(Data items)
○ ○ ○ ○

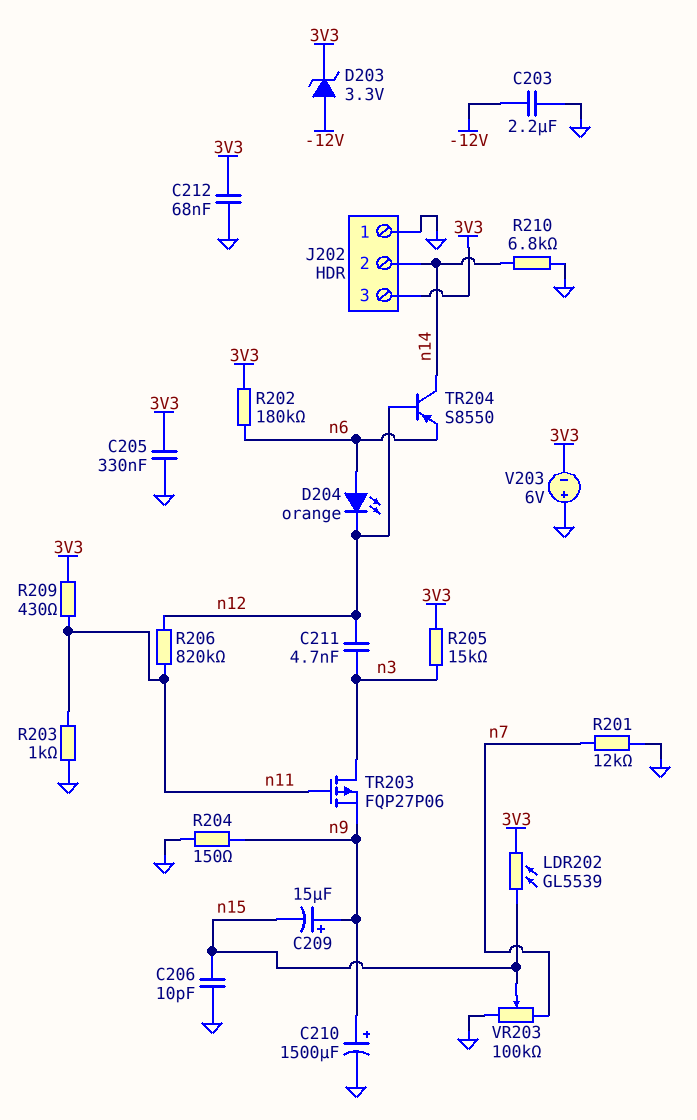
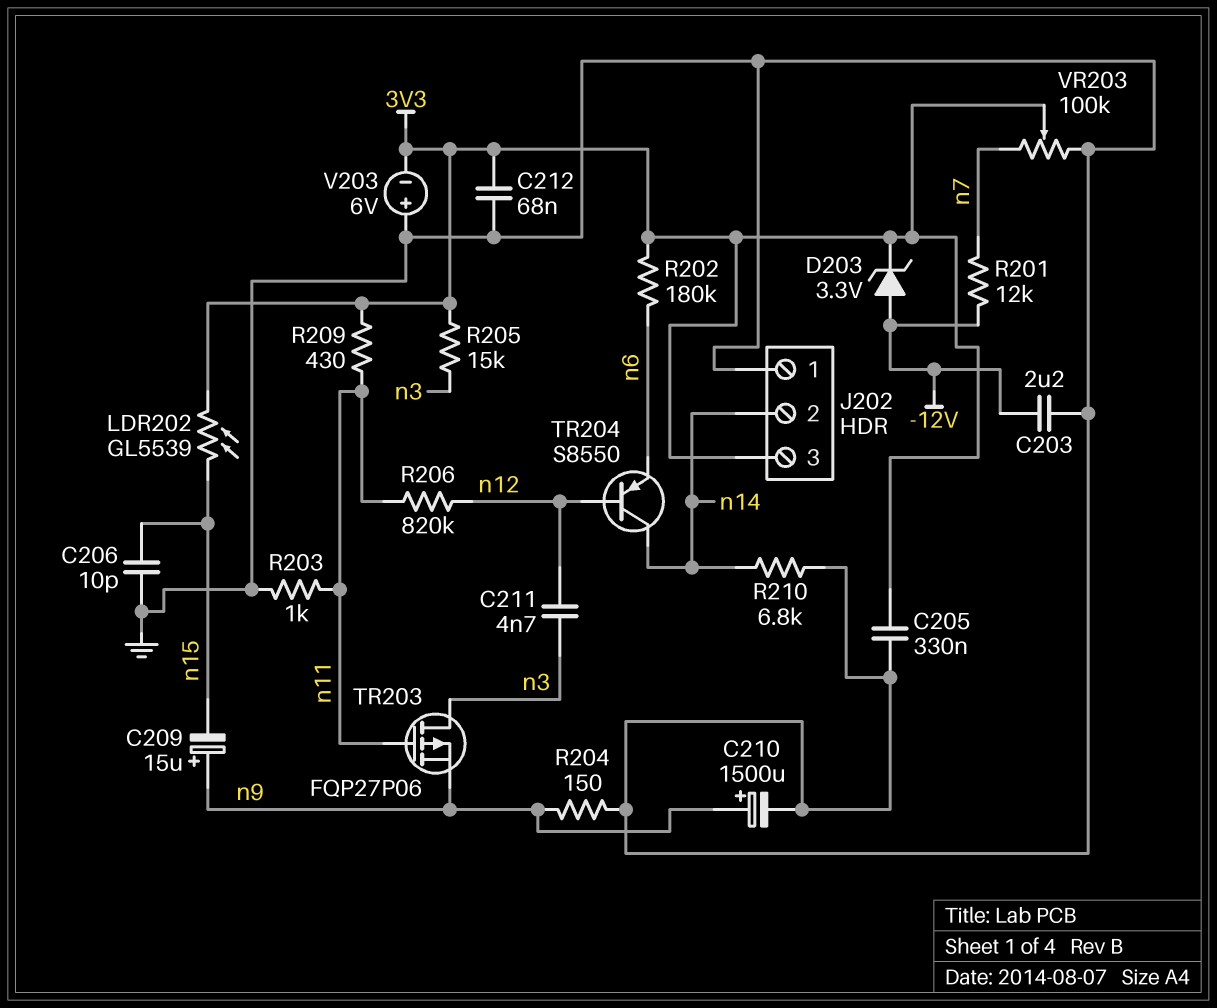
D204: LED orange (A n6, K n12) -> none
R201: 12k (GND, n7) -> 12k (-12V, n7)
VR203: 100k (GND, n7, wiper n15) -> 100k (GND, n7, wiper 3V3)

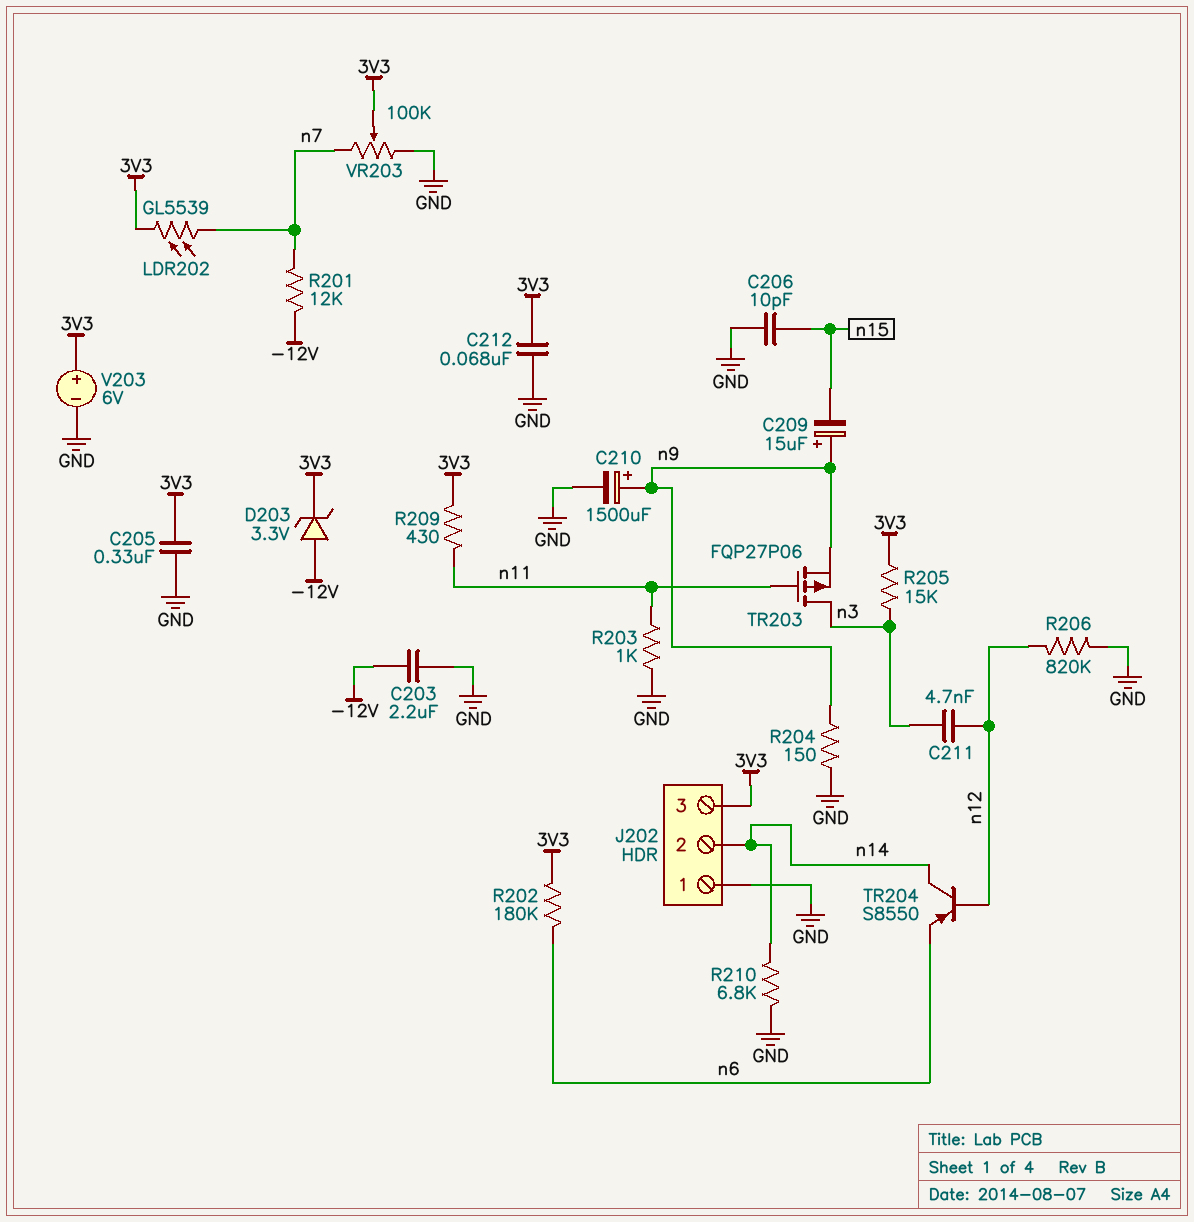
LDR202: GL5539 (3V3, n15) -> GL5539 (3V3, n7)
R206: 820k (n11, n12) -> 820k (GND, n12)
V203: 6V (plus GND, minus 3V3) -> 6V (plus 3V3, minus GND)

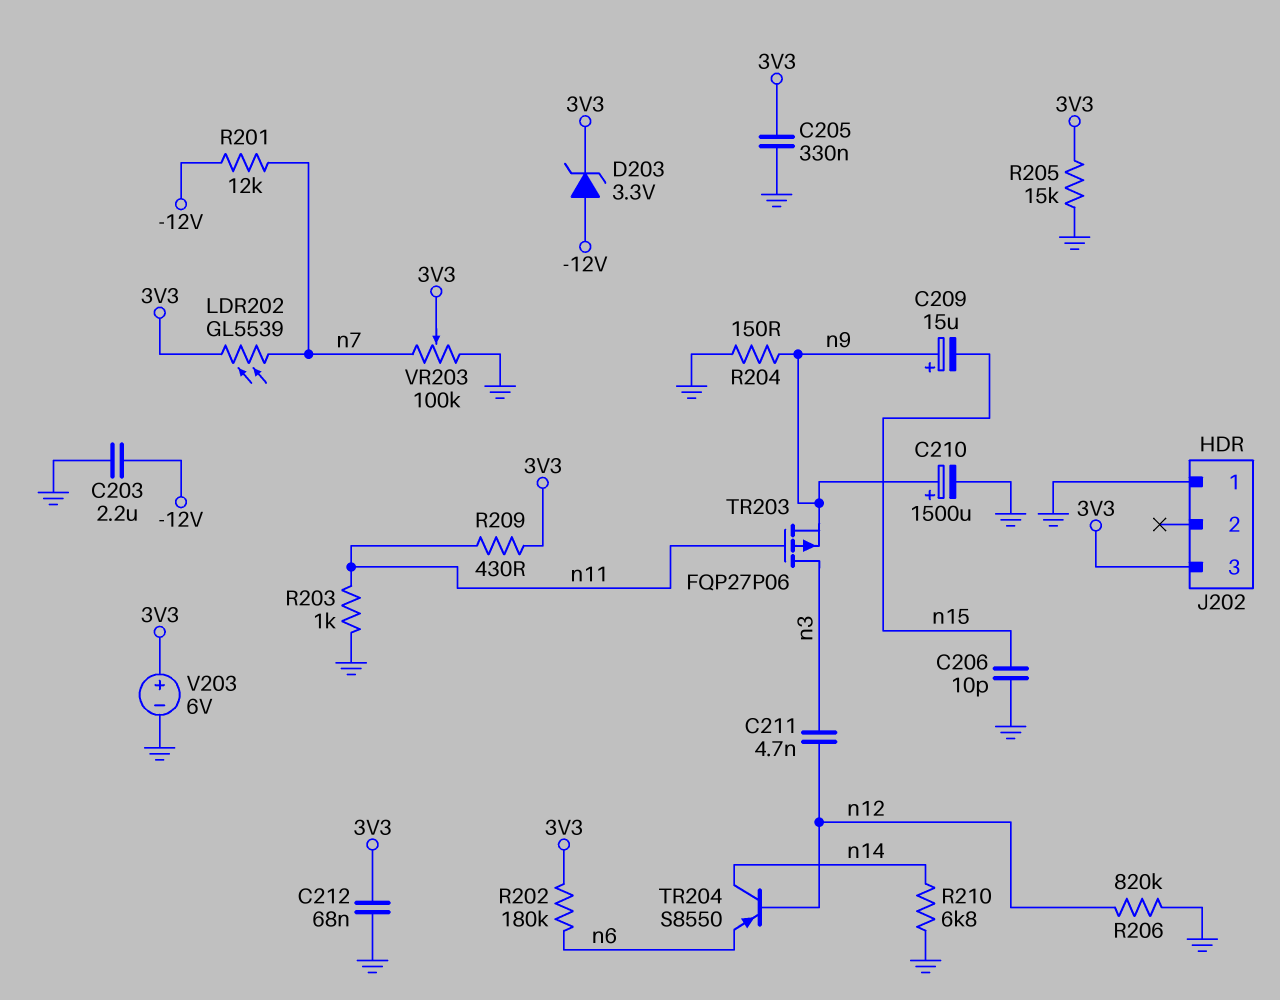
J202 pin 2: n14 -> none
R205: 15k (3V3, n3) -> 15k (3V3, GND)

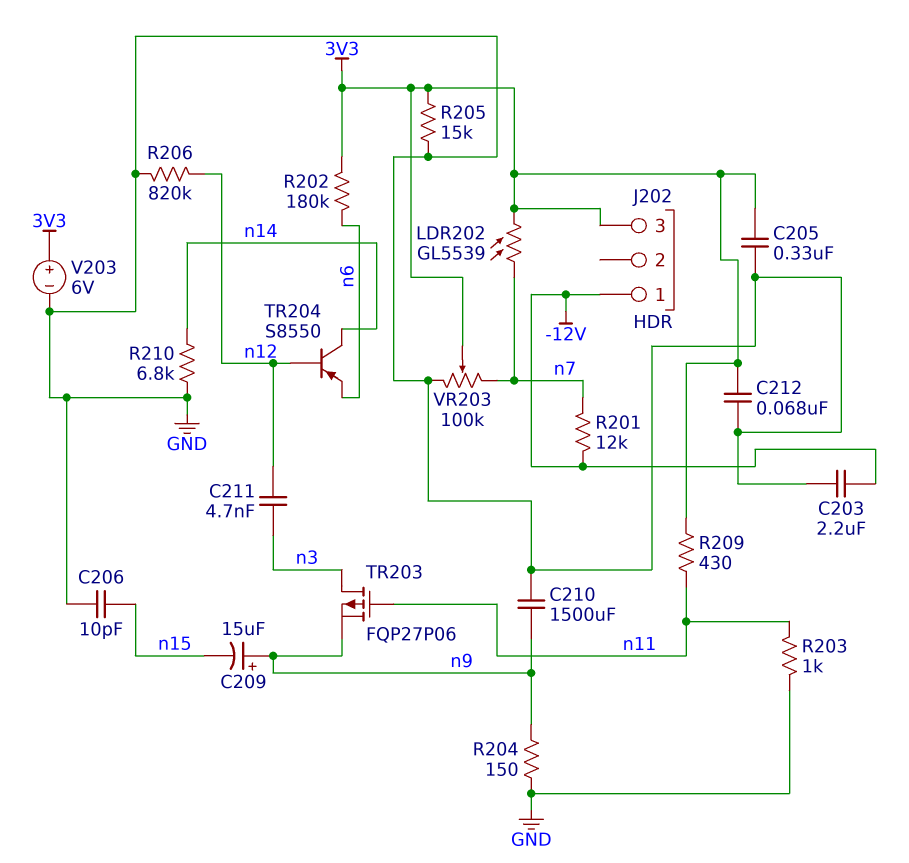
C210: 1500uF (plus n9, minus GND) -> 1500uF (GND, n9)
D203: zener 3.3V (A -12V, K 3V3) -> none
J202 pin 1: GND -> -12V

○ ○ ○ ○

REQUIRED ACTION:
Retype the data in full. Images do not go in the copy.

THE COMPLETED TASK:
D204: LED orange (A n6, K n12) -> none
R201: 12k (GND, n7) -> 12k (-12V, n7)
VR203: 100k (GND, n7, wiper n15) -> 100k (GND, n7, wiper 3V3)

LDR202: GL5539 (3V3, n15) -> GL5539 (3V3, n7)
R206: 820k (n11, n12) -> 820k (GND, n12)
V203: 6V (plus GND, minus 3V3) -> 6V (plus 3V3, minus GND)

J202 pin 2: n14 -> none
R205: 15k (3V3, n3) -> 15k (3V3, GND)

C210: 1500uF (plus n9, minus GND) -> 1500uF (GND, n9)
D203: zener 3.3V (A -12V, K 3V3) -> none
J202 pin 1: GND -> -12V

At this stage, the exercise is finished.